● TASK TO COMPLETE: Rewrite the records from the line containing "The height and" through the line containing "towards satin nickel track light at upper center?", inclusive, replacing "matte black" with "brushed brass" and keeping everything else unchanged.

● RECORDS FOR THE EXERCISE:
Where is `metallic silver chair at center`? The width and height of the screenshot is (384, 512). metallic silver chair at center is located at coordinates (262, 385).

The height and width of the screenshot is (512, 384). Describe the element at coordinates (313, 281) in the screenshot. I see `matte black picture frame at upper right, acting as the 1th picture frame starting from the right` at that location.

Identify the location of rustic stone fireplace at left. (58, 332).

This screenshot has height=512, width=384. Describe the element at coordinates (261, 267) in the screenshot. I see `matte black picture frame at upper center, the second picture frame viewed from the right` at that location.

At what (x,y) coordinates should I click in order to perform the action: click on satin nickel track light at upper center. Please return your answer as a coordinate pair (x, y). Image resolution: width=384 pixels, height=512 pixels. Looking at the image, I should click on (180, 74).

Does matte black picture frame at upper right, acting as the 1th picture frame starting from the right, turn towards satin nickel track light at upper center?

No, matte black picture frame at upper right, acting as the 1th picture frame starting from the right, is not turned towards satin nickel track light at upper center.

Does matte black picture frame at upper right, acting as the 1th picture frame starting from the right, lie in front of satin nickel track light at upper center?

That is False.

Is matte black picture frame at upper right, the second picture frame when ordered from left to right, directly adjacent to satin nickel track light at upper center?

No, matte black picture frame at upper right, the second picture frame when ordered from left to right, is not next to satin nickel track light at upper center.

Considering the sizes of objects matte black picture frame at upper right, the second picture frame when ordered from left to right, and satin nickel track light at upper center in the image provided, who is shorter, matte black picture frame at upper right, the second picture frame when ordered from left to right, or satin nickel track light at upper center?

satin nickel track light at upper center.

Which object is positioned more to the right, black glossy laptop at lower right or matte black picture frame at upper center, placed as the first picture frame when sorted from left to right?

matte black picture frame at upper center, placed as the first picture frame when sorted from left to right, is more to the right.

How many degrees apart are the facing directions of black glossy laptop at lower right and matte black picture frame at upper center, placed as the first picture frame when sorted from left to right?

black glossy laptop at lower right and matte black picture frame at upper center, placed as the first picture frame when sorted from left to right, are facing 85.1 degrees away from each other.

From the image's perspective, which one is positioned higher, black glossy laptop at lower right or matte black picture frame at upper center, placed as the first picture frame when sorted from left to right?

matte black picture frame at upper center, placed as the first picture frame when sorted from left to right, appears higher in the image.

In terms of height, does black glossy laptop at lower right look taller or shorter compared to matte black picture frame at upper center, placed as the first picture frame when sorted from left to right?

● SOLUTION:
The height and width of the screenshot is (512, 384). Describe the element at coordinates (313, 281) in the screenshot. I see `brushed brass picture frame at upper right, acting as the 1th picture frame starting from the right` at that location.

Identify the location of rustic stone fireplace at left. (58, 332).

This screenshot has height=512, width=384. Describe the element at coordinates (261, 267) in the screenshot. I see `brushed brass picture frame at upper center, the second picture frame viewed from the right` at that location.

At what (x,y) coordinates should I click in order to perform the action: click on satin nickel track light at upper center. Please return your answer as a coordinate pair (x, y). Image resolution: width=384 pixels, height=512 pixels. Looking at the image, I should click on (180, 74).

Does brushed brass picture frame at upper right, acting as the 1th picture frame starting from the right, turn towards satin nickel track light at upper center?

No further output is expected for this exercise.